Content starts

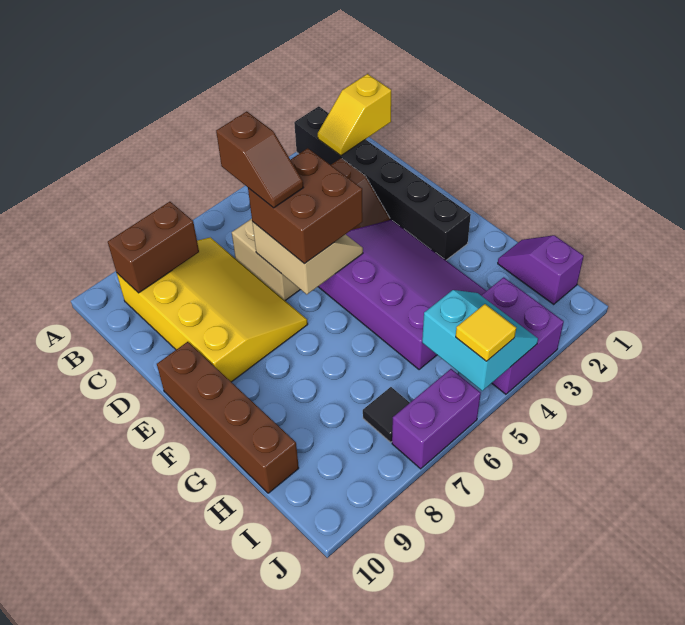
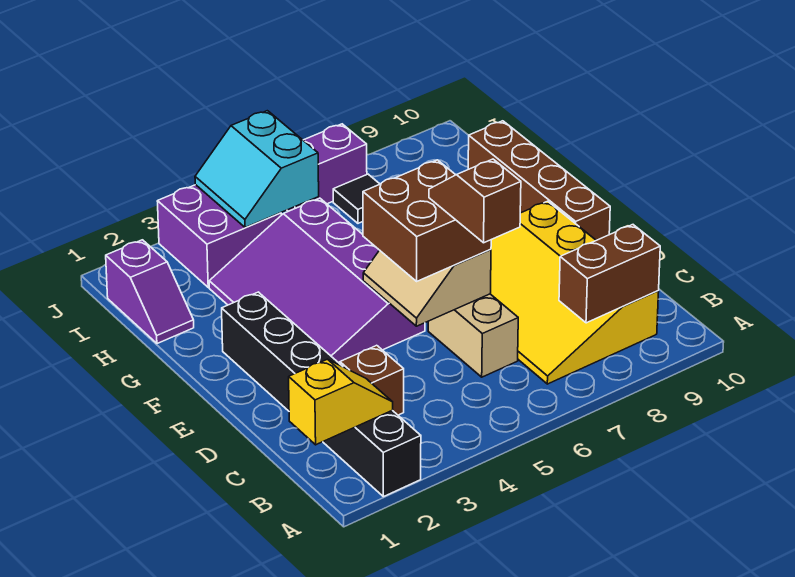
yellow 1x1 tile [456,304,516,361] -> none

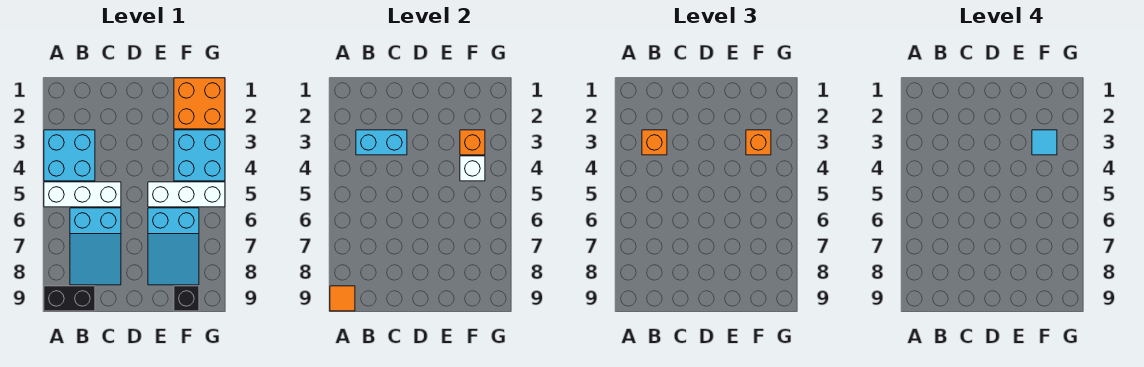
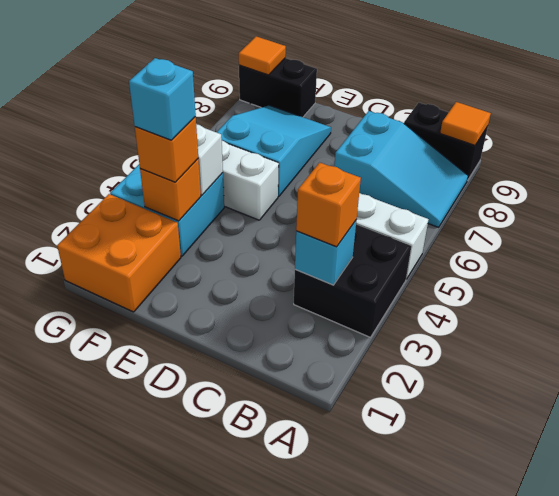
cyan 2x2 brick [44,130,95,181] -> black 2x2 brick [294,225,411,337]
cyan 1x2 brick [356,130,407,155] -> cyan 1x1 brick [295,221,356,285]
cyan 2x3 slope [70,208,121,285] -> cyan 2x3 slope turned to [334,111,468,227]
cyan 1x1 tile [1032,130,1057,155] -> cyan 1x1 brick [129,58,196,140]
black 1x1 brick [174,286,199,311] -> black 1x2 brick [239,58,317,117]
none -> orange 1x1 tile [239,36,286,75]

Content ends

● **The problem**
Wherever the word "black" shows up in the material, copy the line it is on.

● **Response to the task**
cyan 2x2 brick [44,130,95,181] -> black 2x2 brick [294,225,411,337]
black 1x1 brick [174,286,199,311] -> black 1x2 brick [239,58,317,117]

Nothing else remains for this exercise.